*WHAT YOU NEED TO DO:*
When you repeat the entries below, please keep them exact and leave out the pictures.

─── RECORDED INFORMATION

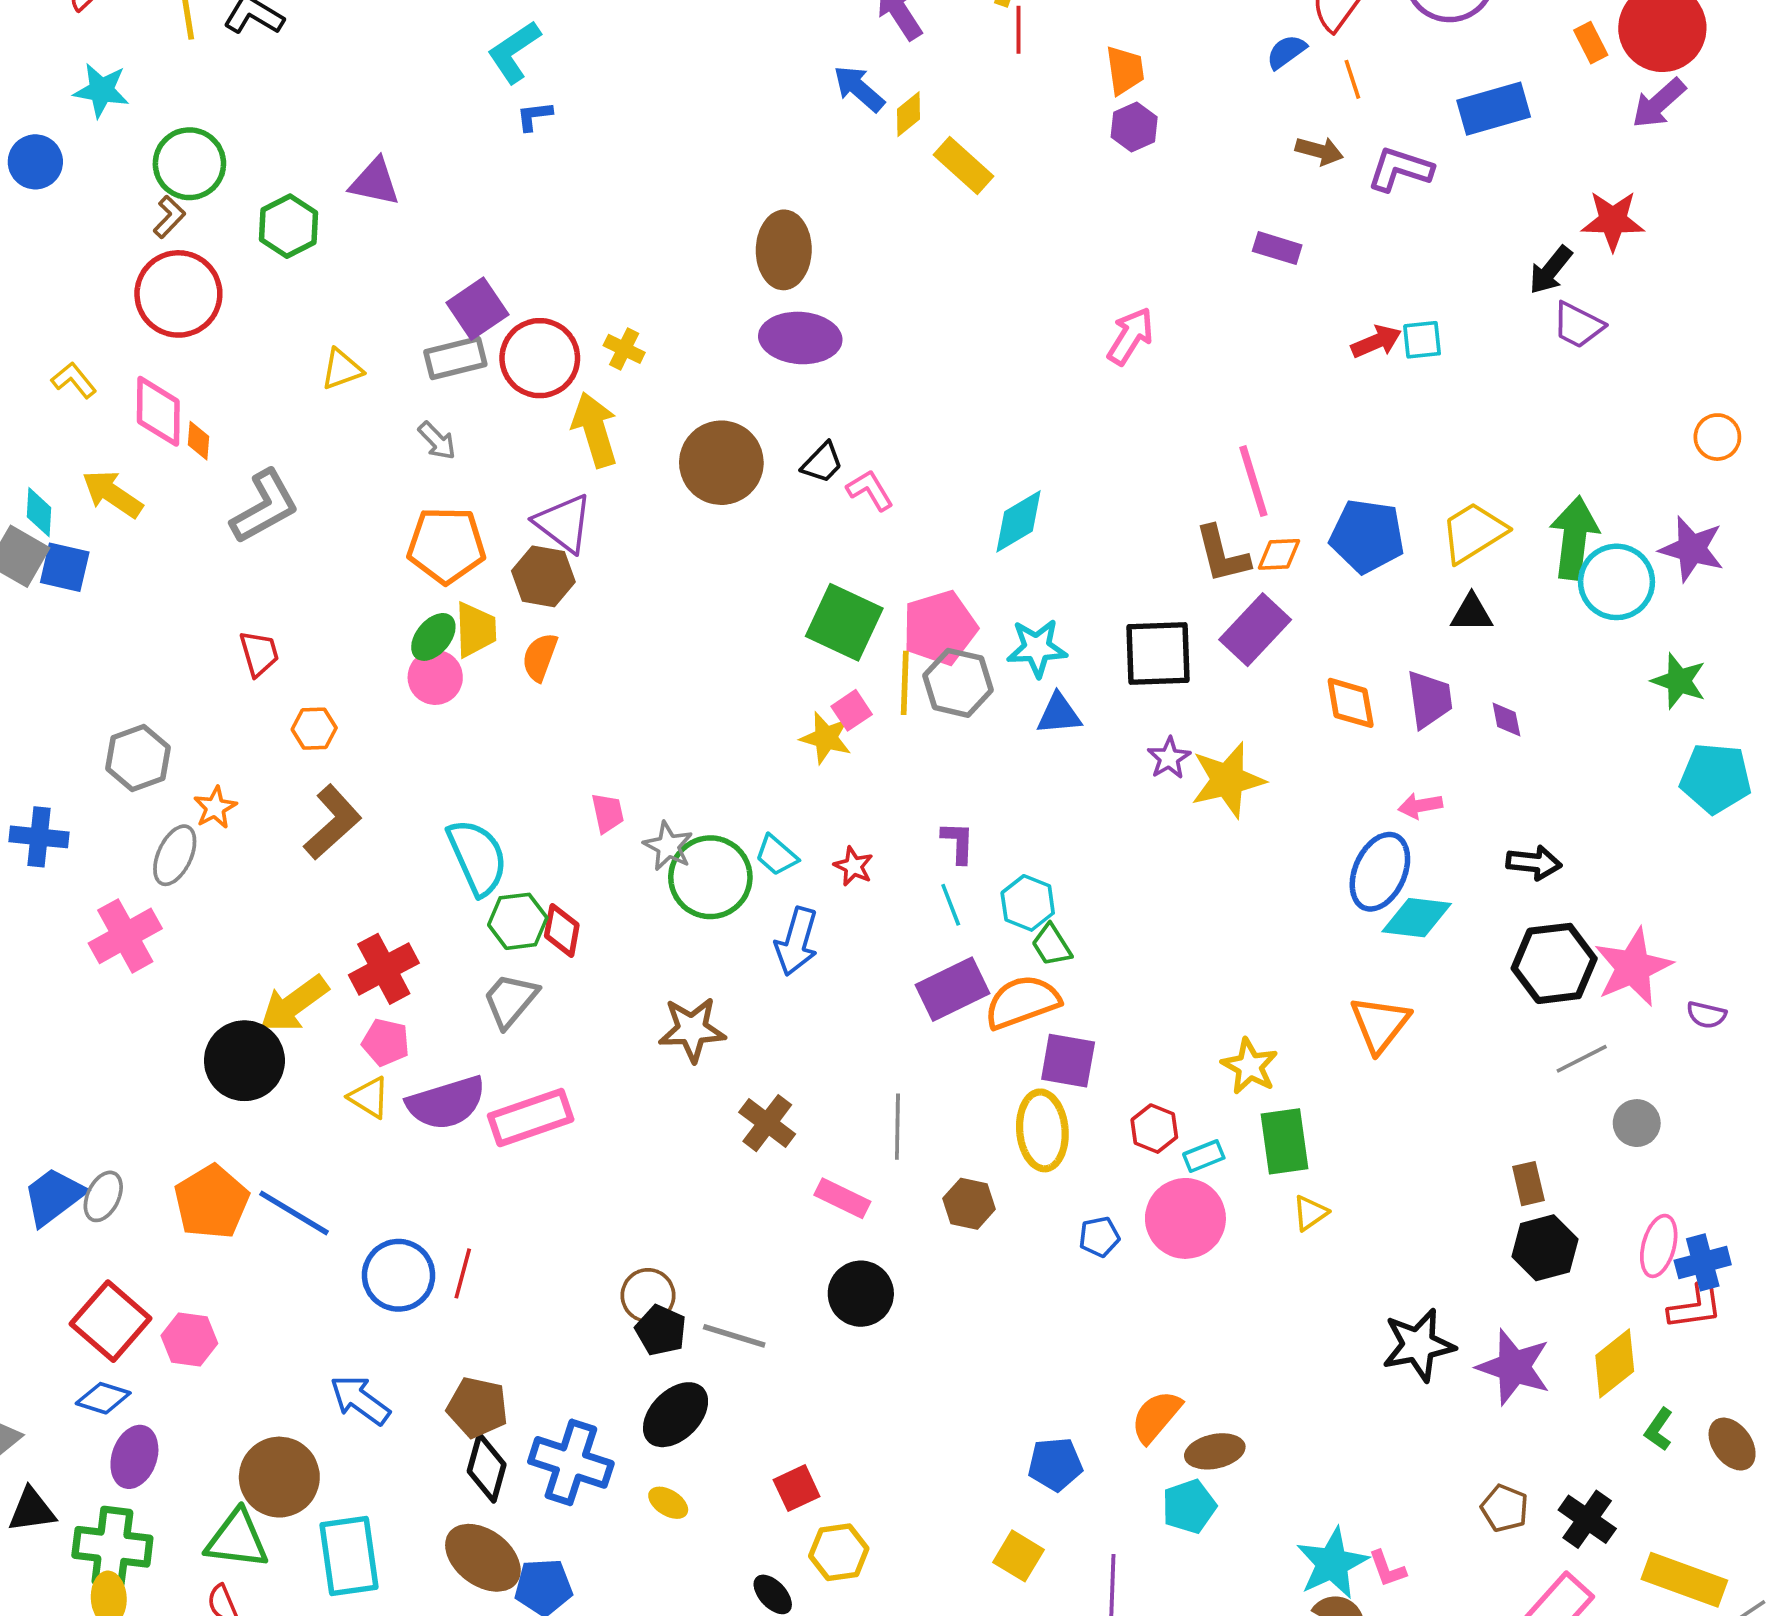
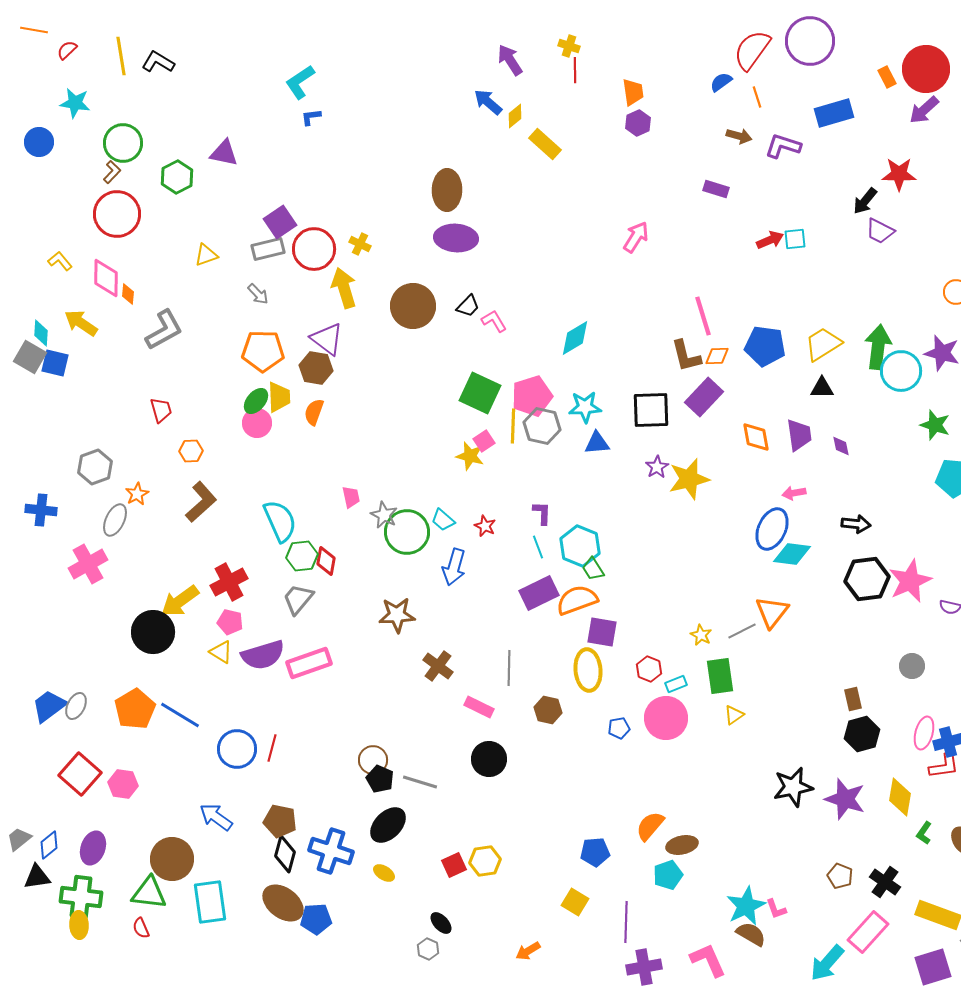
cyan hexagon: (1028, 903) -> (580, 546), size x1.4
gray line: (1582, 1059) -> (742, 631), moved
yellow star: (1250, 1066) -> (701, 635), size x0.7
yellow diamond: (1615, 1363) -> (900, 797), turned -42
blue diamond: (103, 1398) -> (49, 845), moved, turned -56
yellow hexagon: (839, 1552) -> (485, 861), moved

──────

*OUTPUT FOR THIS TASK:*
cyan hexagon: (1028, 903) -> (580, 546), size x1.4
gray line: (1582, 1059) -> (742, 631), moved
yellow star: (1250, 1066) -> (701, 635), size x0.7
yellow diamond: (1615, 1363) -> (900, 797), turned -42
blue diamond: (103, 1398) -> (49, 845), moved, turned -56
yellow hexagon: (839, 1552) -> (485, 861), moved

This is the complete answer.